____ Records for the exercise
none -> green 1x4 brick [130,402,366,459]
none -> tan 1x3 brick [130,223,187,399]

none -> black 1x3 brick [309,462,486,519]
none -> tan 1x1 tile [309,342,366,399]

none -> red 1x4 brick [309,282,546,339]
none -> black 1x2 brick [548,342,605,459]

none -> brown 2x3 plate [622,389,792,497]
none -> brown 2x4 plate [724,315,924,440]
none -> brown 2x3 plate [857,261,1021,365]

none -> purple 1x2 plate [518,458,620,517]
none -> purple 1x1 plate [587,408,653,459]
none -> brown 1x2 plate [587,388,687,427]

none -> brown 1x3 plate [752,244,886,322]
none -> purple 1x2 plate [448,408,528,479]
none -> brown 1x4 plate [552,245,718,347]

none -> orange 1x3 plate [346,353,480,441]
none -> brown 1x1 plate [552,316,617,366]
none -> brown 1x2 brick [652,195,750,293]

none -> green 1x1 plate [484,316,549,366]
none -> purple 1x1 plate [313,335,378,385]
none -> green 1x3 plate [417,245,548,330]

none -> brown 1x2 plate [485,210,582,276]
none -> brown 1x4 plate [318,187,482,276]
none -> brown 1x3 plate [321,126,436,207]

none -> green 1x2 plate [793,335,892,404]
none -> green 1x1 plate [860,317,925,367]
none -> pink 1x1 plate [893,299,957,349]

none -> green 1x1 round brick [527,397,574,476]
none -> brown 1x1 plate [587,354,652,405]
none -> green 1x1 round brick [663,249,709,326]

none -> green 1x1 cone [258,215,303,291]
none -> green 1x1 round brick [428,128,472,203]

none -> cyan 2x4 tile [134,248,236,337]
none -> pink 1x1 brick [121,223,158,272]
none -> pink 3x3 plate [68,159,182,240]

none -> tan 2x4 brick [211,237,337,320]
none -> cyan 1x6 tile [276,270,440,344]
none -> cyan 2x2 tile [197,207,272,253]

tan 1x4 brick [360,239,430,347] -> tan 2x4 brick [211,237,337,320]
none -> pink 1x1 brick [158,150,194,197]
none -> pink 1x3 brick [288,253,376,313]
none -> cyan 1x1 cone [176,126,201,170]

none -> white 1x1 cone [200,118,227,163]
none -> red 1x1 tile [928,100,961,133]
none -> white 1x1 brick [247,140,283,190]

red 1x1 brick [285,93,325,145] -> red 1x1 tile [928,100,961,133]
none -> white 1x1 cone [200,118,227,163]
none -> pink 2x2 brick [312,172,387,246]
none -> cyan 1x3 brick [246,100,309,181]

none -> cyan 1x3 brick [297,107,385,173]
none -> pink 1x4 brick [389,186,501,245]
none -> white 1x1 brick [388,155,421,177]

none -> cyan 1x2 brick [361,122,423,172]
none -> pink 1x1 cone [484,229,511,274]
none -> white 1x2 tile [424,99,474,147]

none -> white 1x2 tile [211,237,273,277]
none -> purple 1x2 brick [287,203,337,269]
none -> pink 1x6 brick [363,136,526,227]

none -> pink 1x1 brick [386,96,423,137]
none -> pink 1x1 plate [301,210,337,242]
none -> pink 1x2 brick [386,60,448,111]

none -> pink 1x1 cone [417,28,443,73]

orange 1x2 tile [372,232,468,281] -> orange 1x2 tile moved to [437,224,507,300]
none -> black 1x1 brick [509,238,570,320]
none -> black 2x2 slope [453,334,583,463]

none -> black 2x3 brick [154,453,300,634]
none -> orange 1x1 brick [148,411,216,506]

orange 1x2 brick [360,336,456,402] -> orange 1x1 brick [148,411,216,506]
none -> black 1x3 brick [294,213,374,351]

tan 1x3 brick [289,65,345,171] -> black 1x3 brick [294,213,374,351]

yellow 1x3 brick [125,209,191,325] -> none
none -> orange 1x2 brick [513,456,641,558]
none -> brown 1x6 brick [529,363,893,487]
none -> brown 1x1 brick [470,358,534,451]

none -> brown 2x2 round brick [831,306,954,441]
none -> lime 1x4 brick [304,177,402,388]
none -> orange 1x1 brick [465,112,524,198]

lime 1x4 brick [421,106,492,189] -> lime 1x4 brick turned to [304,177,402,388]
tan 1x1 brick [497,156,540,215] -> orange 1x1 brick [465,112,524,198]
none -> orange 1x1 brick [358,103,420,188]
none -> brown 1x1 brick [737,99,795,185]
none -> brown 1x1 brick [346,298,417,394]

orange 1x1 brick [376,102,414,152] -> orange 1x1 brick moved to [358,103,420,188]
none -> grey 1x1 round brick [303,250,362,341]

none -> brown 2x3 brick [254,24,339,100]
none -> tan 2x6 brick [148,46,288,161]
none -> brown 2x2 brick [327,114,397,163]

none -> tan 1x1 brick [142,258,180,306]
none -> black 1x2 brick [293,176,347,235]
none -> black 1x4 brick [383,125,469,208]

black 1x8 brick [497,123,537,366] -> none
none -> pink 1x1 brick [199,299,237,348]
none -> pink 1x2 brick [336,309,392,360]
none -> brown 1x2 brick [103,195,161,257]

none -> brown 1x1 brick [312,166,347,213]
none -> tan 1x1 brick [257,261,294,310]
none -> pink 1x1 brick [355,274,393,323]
________
Problem description:
Return only the lines from the beginning of the material up to and including the line with "none -> brown 2x3 plate [622,389,792,497]", exactly as written.

Answer for this exercise:
none -> green 1x4 brick [130,402,366,459]
none -> tan 1x3 brick [130,223,187,399]

none -> black 1x3 brick [309,462,486,519]
none -> tan 1x1 tile [309,342,366,399]

none -> red 1x4 brick [309,282,546,339]
none -> black 1x2 brick [548,342,605,459]

none -> brown 2x3 plate [622,389,792,497]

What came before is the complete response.